Your instructions —
Find and copy the lines in the records beneath this task that contain the word "minus".

(Dataset content Opens)

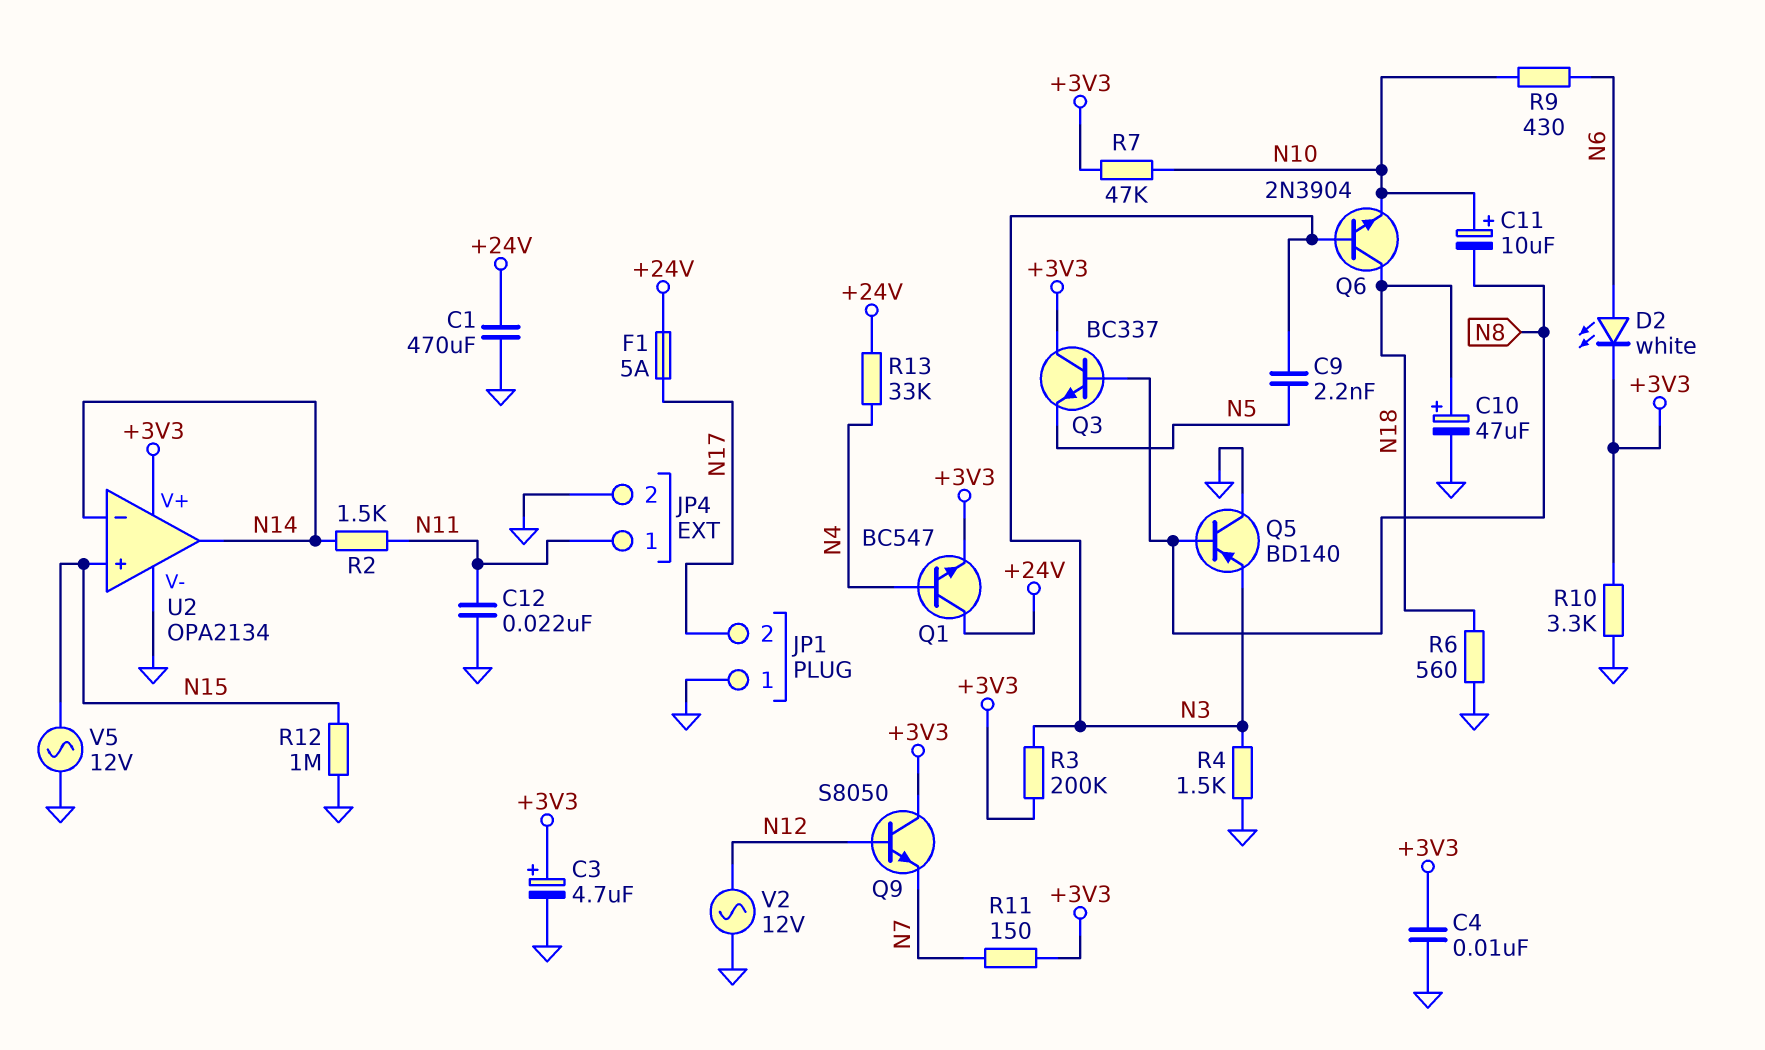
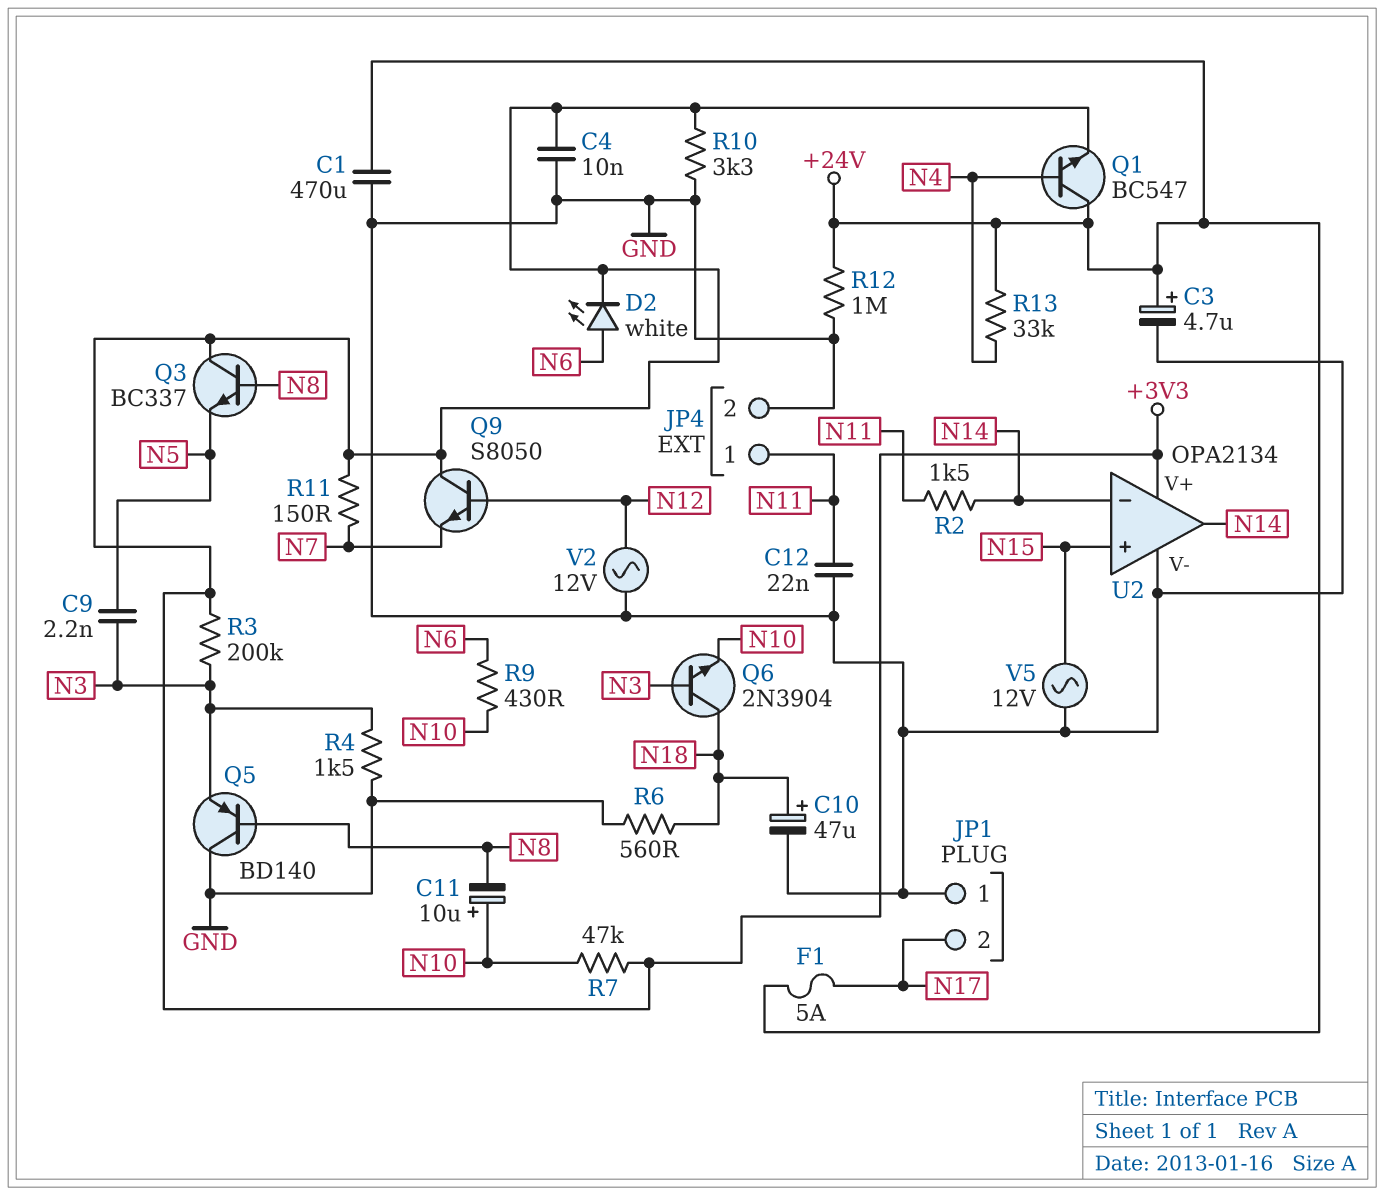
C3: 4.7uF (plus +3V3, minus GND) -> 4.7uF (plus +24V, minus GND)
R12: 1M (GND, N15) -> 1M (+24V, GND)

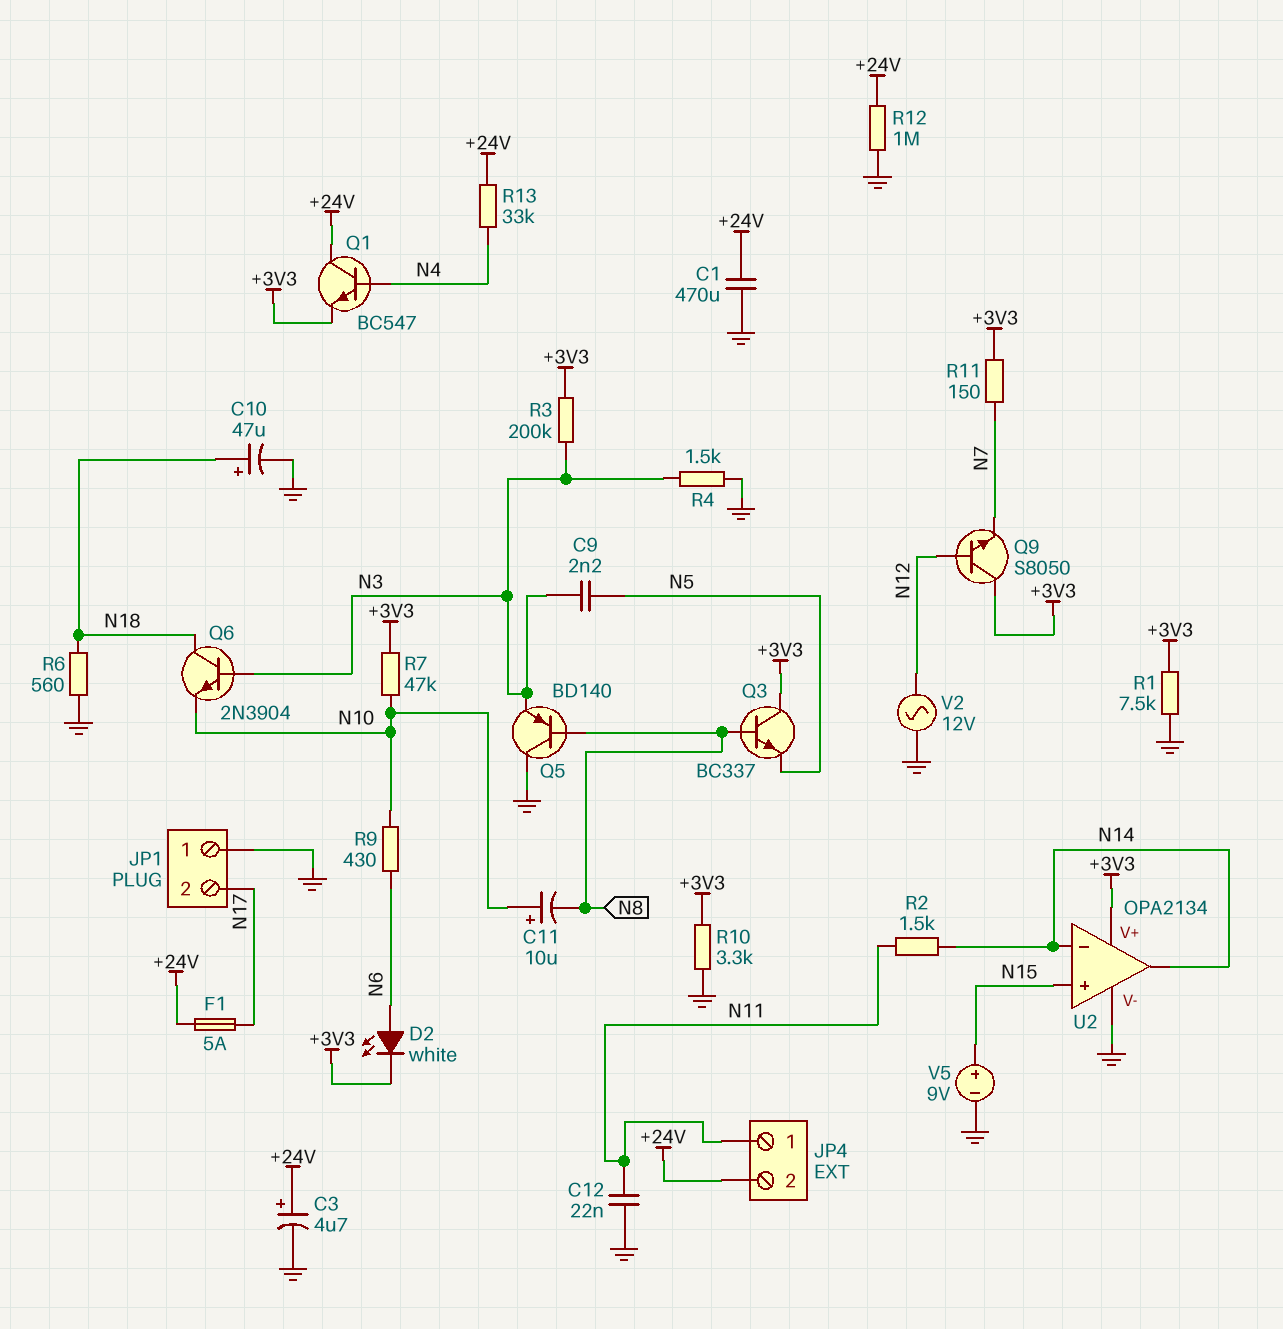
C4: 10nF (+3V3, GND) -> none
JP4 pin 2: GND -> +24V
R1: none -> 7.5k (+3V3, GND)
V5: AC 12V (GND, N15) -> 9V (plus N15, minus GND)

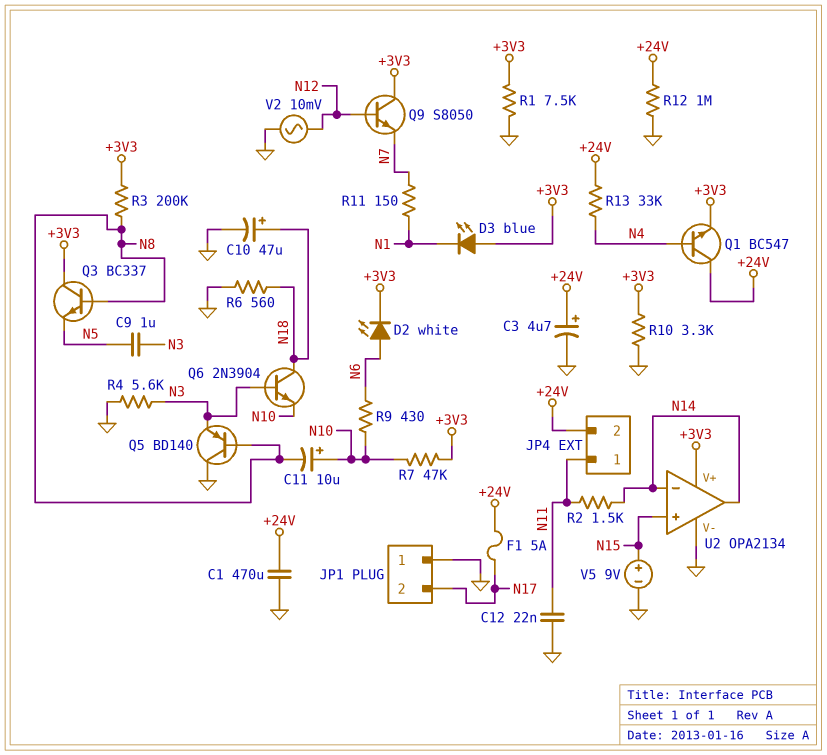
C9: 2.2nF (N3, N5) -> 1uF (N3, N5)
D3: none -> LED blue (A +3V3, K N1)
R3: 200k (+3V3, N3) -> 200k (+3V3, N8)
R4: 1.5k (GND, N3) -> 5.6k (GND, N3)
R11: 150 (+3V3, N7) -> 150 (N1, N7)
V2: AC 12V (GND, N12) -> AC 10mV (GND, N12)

(Dataset content Closes)

Answer to this task —
C3: 4.7uF (plus +3V3, minus GND) -> 4.7uF (plus +24V, minus GND)
V5: AC 12V (GND, N15) -> 9V (plus N15, minus GND)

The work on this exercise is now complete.